● **What you need to do**
Scan the listing below for the word "shape", then copy each line that has it.

● **Data listing**
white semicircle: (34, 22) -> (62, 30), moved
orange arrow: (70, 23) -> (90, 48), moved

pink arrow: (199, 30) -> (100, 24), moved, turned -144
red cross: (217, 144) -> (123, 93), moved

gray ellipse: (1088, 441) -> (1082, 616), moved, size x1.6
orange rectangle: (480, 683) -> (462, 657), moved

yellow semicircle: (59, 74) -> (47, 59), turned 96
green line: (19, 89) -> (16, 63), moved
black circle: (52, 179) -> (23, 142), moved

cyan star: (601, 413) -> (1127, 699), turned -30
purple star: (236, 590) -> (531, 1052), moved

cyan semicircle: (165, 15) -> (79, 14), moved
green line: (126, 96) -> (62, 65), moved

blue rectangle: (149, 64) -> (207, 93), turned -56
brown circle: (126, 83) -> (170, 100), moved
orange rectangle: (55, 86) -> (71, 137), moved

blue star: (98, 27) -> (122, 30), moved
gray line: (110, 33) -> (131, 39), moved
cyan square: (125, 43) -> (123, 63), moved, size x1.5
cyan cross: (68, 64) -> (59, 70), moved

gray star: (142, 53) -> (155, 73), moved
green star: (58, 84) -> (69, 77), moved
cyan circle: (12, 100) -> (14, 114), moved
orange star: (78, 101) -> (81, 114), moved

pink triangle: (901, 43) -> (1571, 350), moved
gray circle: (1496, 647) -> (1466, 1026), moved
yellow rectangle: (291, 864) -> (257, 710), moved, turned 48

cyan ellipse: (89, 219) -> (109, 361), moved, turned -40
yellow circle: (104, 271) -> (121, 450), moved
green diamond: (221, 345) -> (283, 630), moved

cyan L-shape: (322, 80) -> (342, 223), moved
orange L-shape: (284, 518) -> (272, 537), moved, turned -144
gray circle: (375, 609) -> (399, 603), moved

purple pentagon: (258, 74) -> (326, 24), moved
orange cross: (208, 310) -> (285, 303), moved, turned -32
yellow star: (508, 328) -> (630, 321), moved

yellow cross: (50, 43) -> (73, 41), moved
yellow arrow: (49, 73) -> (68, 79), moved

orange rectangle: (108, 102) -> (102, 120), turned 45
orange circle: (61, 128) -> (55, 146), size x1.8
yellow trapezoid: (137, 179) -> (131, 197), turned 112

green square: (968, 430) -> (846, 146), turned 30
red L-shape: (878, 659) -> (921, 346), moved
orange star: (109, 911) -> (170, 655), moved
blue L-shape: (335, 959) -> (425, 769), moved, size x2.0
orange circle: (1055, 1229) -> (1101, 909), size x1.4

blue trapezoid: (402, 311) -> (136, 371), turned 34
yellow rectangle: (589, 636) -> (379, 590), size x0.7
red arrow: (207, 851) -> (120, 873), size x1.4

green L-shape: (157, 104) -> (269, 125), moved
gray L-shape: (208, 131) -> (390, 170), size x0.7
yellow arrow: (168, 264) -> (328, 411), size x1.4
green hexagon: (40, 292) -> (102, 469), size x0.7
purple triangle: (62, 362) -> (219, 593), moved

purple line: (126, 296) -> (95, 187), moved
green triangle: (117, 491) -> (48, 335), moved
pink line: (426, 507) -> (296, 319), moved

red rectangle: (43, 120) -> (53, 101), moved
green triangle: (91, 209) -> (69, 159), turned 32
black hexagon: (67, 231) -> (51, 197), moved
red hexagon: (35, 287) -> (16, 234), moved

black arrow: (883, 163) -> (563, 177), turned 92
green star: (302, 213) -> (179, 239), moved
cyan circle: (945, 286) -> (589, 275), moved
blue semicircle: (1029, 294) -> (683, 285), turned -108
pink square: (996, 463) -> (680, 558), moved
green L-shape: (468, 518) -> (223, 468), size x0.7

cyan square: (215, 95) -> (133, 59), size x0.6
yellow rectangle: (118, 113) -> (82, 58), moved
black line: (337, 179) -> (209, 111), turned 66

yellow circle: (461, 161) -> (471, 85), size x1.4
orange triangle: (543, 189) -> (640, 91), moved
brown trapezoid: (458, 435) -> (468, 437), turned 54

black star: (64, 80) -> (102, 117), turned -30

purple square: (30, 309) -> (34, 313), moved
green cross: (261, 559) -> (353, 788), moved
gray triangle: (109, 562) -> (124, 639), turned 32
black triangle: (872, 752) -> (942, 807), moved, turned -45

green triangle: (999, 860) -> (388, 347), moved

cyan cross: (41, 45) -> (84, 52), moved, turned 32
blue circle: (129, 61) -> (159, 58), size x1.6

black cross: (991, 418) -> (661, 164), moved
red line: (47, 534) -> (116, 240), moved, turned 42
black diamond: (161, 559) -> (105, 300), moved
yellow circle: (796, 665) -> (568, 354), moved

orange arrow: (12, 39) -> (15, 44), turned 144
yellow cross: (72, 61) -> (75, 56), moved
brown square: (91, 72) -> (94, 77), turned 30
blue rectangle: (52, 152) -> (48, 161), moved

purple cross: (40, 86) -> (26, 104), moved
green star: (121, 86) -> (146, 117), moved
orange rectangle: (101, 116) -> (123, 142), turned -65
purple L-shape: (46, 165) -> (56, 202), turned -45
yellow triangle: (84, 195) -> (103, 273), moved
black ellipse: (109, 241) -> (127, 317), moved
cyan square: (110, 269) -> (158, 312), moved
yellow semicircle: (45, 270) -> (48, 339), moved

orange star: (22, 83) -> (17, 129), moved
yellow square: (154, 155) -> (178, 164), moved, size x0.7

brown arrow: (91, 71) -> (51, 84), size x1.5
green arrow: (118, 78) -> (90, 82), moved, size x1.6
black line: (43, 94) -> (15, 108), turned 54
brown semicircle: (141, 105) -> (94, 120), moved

● **Completed task**
cyan L-shape: (322, 80) -> (342, 223), moved
orange L-shape: (284, 518) -> (272, 537), moved, turned -144
red L-shape: (878, 659) -> (921, 346), moved
blue L-shape: (335, 959) -> (425, 769), moved, size x2.0
green L-shape: (157, 104) -> (269, 125), moved
gray L-shape: (208, 131) -> (390, 170), size x0.7
green L-shape: (468, 518) -> (223, 468), size x0.7
purple L-shape: (46, 165) -> (56, 202), turned -45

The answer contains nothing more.